● Task: Which lines in the data below contain the string "coordinates"? Show each one.

(Remote sensing detection data)
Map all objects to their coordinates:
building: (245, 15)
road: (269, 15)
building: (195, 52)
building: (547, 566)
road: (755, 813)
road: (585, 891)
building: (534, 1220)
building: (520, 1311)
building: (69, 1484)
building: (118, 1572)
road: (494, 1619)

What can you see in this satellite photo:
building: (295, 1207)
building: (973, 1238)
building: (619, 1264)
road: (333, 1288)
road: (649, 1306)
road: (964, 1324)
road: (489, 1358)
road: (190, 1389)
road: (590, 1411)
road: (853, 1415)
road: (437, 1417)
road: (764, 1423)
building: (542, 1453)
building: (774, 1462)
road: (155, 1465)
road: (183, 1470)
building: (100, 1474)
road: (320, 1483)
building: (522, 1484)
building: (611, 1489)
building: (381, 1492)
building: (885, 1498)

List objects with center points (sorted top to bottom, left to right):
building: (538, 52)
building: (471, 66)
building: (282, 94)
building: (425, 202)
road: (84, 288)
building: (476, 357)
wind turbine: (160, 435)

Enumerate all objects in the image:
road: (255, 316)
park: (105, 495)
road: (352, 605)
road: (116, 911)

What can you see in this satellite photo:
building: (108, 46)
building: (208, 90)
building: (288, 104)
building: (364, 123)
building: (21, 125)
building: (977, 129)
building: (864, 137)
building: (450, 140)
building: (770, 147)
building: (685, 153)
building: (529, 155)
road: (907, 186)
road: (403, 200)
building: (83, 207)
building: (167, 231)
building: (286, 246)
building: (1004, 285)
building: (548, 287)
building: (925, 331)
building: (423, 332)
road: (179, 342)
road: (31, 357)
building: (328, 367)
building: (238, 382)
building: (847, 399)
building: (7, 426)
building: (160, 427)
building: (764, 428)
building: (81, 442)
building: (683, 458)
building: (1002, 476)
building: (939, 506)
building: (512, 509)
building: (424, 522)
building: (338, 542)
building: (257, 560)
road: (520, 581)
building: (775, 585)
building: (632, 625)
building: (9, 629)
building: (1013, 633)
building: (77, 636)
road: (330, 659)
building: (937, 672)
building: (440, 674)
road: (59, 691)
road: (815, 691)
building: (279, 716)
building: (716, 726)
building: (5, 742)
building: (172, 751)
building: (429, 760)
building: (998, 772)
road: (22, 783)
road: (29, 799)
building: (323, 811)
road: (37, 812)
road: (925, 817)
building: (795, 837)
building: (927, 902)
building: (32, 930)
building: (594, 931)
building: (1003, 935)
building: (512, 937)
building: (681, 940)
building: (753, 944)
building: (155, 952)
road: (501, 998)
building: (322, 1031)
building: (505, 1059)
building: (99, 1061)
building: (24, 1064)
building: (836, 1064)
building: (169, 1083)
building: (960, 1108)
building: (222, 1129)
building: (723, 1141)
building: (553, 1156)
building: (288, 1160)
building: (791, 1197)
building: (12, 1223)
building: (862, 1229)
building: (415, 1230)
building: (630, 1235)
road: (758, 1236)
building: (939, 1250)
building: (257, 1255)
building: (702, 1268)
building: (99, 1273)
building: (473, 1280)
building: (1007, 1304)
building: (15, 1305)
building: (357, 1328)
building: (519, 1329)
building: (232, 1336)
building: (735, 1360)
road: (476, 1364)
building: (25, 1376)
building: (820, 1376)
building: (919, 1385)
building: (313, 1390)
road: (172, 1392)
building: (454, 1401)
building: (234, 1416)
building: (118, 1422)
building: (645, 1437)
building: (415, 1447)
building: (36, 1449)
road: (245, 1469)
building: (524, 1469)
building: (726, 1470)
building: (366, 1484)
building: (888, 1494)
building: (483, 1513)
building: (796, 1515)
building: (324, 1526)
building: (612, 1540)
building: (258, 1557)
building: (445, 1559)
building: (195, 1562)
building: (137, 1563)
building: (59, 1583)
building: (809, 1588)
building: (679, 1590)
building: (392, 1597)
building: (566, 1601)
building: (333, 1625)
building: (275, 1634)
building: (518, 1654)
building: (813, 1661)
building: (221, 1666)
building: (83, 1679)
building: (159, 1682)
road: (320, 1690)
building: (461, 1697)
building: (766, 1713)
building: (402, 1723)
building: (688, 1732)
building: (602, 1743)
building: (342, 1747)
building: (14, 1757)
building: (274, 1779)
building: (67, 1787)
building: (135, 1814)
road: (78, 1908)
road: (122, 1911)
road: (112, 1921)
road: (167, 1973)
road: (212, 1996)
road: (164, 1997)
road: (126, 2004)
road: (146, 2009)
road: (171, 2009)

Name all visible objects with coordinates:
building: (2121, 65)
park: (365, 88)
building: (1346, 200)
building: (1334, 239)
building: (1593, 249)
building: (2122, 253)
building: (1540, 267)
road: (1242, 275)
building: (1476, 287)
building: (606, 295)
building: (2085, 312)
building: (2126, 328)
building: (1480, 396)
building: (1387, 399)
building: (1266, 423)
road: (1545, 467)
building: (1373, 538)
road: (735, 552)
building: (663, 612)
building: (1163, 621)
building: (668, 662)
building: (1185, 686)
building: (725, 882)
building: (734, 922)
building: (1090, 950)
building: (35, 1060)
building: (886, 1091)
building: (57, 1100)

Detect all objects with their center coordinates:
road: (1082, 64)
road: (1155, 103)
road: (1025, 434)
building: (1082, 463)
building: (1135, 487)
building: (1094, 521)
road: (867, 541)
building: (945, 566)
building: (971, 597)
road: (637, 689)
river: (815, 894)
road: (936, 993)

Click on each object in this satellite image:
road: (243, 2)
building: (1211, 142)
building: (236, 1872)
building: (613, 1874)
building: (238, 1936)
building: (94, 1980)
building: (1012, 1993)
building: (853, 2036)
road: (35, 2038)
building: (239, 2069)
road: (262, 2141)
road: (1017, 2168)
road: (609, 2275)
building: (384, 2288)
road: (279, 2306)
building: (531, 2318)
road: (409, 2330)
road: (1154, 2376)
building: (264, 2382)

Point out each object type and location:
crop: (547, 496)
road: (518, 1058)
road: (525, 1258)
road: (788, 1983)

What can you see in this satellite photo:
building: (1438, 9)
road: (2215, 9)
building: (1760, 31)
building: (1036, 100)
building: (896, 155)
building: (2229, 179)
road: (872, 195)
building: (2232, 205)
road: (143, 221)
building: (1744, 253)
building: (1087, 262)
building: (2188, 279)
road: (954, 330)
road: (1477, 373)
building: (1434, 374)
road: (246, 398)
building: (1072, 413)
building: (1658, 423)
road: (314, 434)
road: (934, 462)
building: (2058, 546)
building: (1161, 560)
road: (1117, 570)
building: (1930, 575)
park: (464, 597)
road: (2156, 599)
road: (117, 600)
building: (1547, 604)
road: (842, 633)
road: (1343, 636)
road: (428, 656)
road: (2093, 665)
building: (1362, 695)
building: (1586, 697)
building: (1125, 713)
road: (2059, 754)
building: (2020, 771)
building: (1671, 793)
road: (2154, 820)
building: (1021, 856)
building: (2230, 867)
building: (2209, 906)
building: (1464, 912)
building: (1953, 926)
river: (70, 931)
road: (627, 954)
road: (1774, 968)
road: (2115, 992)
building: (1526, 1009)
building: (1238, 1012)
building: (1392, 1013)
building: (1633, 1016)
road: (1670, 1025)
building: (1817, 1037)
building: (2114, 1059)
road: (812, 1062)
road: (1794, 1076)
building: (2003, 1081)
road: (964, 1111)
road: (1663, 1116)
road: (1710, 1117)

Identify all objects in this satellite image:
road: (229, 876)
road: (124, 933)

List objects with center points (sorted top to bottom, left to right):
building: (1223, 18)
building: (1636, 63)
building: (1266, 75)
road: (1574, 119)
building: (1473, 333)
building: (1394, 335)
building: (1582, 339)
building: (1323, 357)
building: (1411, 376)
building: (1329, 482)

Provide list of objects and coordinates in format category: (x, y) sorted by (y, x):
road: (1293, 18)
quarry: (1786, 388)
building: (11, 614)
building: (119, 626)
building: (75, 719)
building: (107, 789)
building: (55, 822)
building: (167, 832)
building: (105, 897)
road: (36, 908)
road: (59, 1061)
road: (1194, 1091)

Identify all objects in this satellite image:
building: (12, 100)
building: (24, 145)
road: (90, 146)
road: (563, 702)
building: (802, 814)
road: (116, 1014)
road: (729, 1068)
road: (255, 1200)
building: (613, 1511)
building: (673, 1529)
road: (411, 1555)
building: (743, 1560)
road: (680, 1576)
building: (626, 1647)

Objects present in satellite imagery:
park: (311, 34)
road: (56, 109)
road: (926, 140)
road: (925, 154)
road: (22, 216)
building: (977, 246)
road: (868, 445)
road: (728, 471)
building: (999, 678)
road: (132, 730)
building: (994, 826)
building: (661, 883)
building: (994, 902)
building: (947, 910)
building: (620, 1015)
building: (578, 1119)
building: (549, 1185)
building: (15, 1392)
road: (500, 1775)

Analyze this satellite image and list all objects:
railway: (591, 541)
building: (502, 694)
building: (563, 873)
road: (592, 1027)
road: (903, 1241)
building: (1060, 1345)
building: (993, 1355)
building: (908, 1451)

● Solution to this exercise:
Map all objects to their coordinates:
Name all visible objects with coordinates:
Detect all objects with their center coordinates:
Provide list of objects and coordinates in format category: (x, y) sorted by (y, x):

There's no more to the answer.